The reply is to be an exact repetition of the entries that follow, with each picture left out.

** RECORDS PROVIDED **
● ● ●

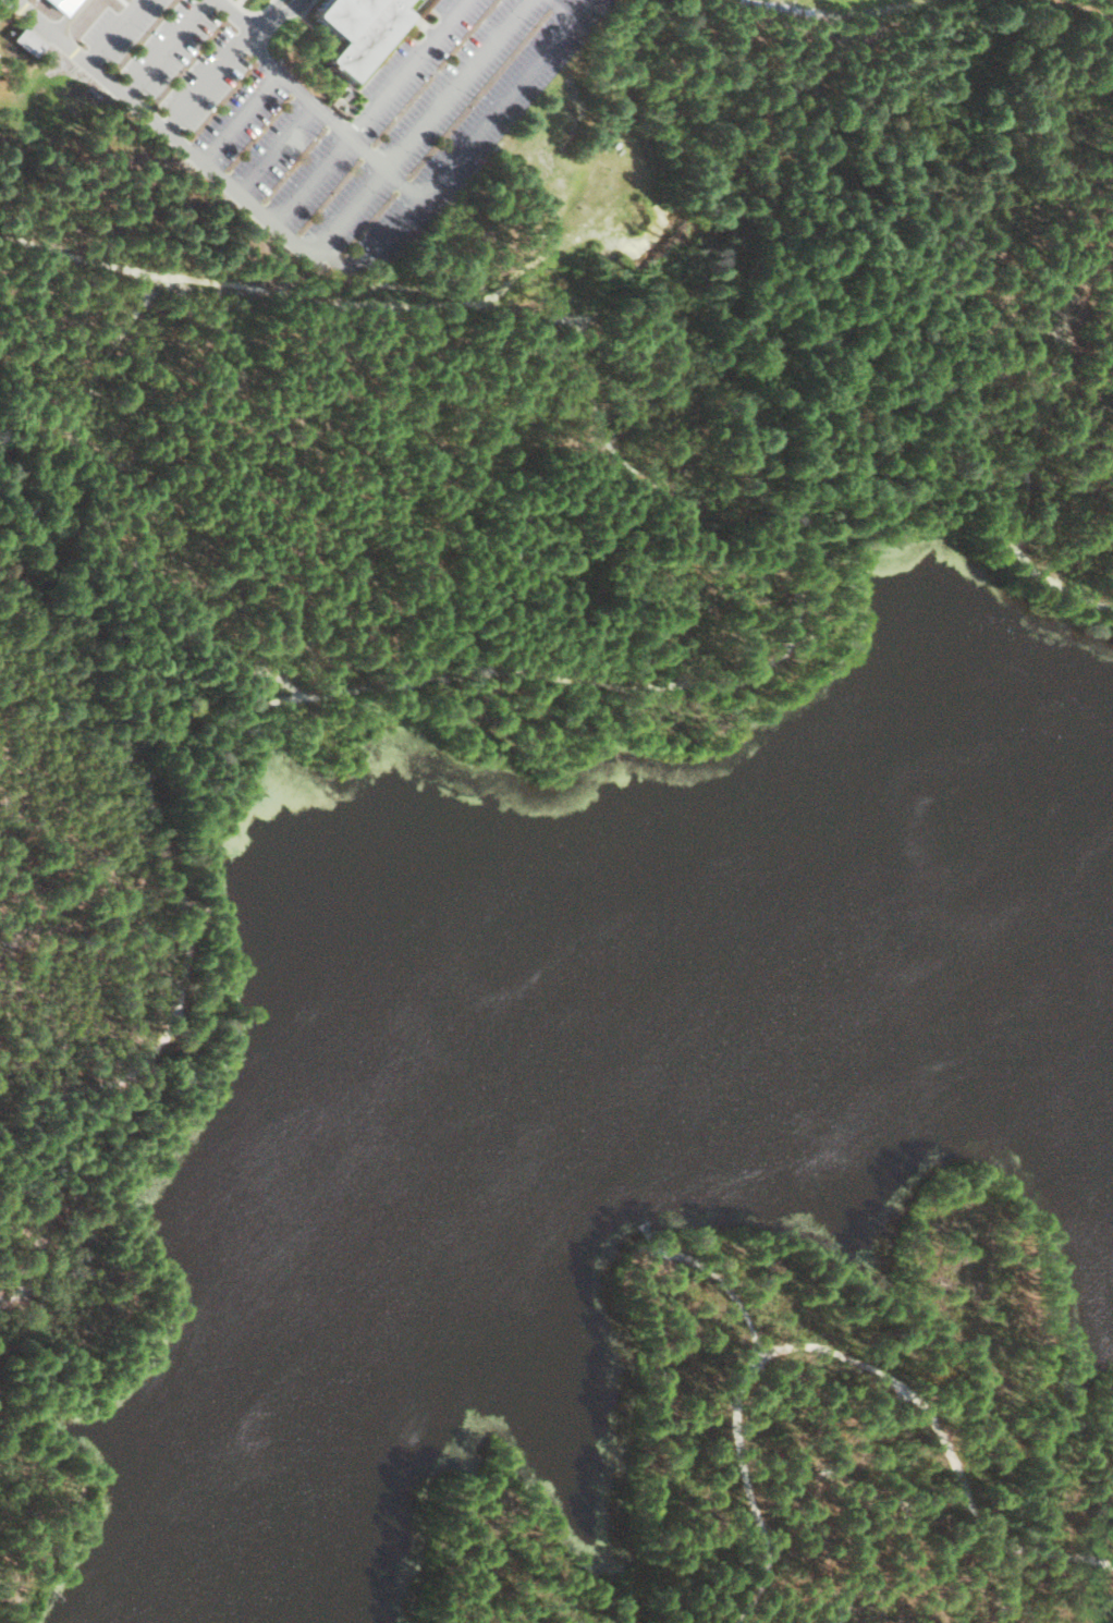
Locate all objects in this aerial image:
building: (63, 5)
road: (5, 10)
road: (51, 27)
building: (360, 29)
building: (28, 40)
road: (420, 126)
road: (101, 150)
road: (257, 209)
road: (83, 451)
road: (390, 678)
park: (548, 1032)
road: (721, 1288)
road: (845, 1354)

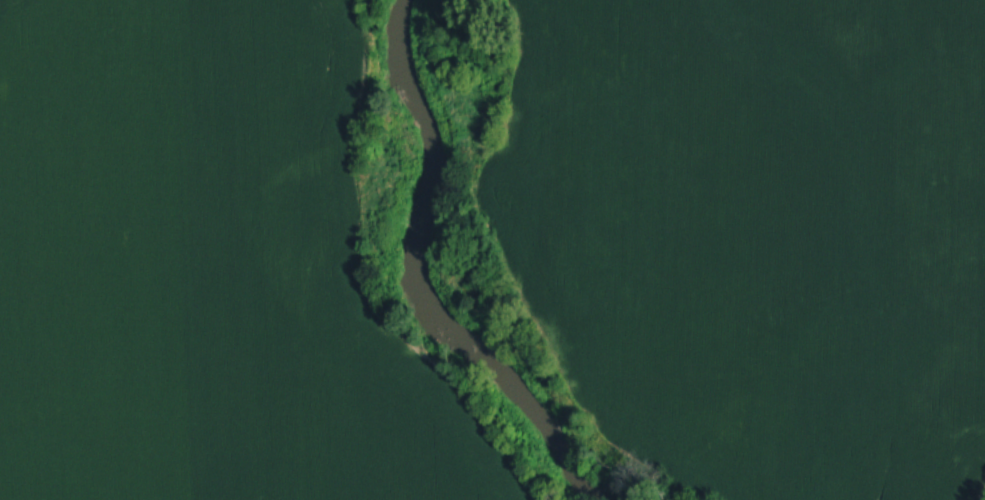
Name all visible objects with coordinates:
river: (413, 275)

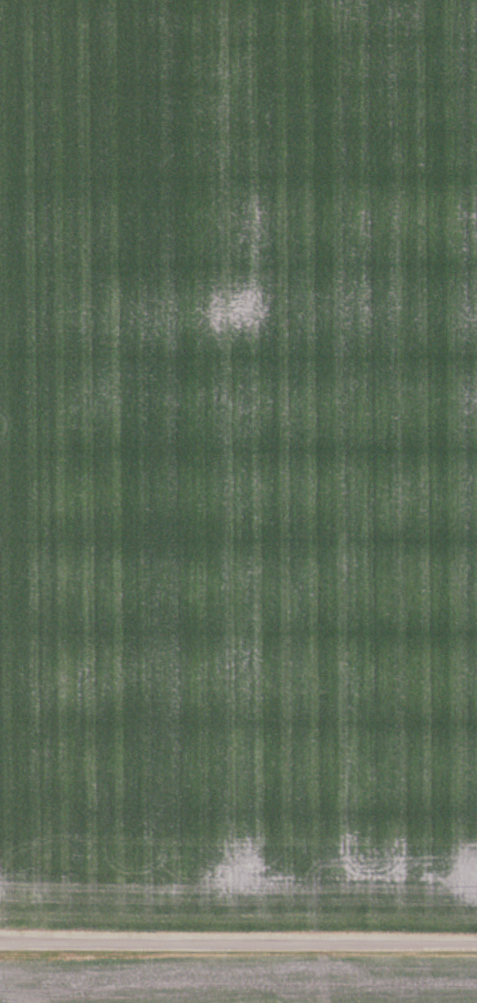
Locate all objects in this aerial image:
crop: (238, 461)
road: (238, 942)
crop: (239, 982)

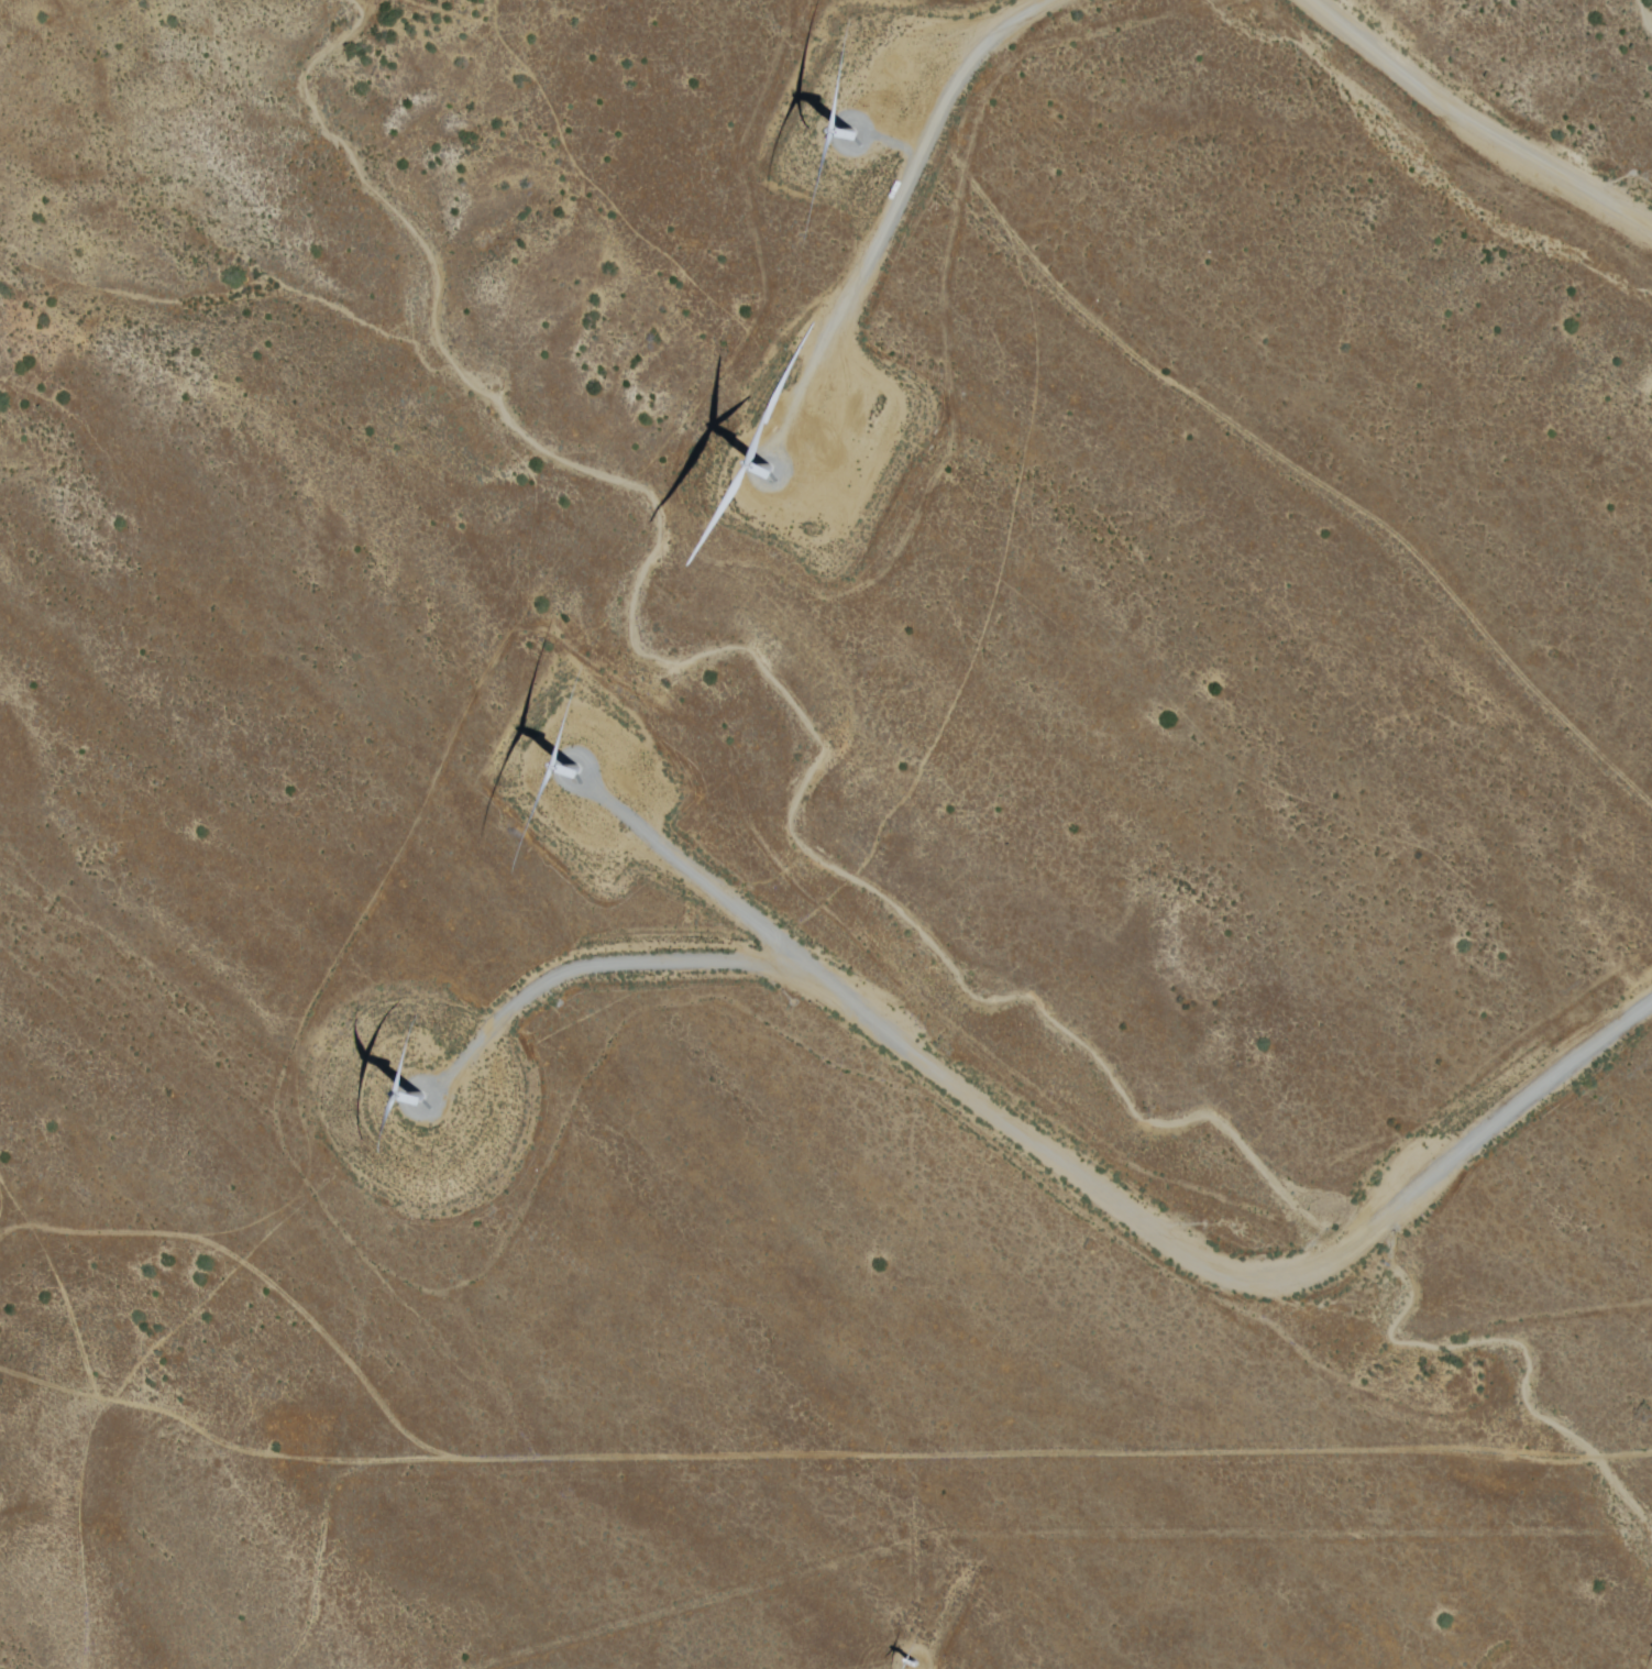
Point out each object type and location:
wind turbine: (850, 123)
wind turbine: (797, 488)
wind turbine: (586, 778)
wind turbine: (430, 1091)
road: (1068, 1447)
wind turbine: (909, 1662)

● ● ●

** REPLY TO THE EXERCISE **
Locate all objects in this aerial image:
building: (63, 5)
road: (5, 10)
road: (51, 27)
building: (360, 29)
building: (28, 40)
road: (420, 126)
road: (101, 150)
road: (257, 209)
road: (83, 451)
road: (390, 678)
park: (548, 1032)
road: (721, 1288)
road: (845, 1354)

Name all visible objects with coordinates:
river: (413, 275)

Locate all objects in this aerial image:
crop: (238, 461)
road: (238, 942)
crop: (239, 982)

Point out each object type and location:
wind turbine: (850, 123)
wind turbine: (797, 488)
wind turbine: (586, 778)
wind turbine: (430, 1091)
road: (1068, 1447)
wind turbine: (909, 1662)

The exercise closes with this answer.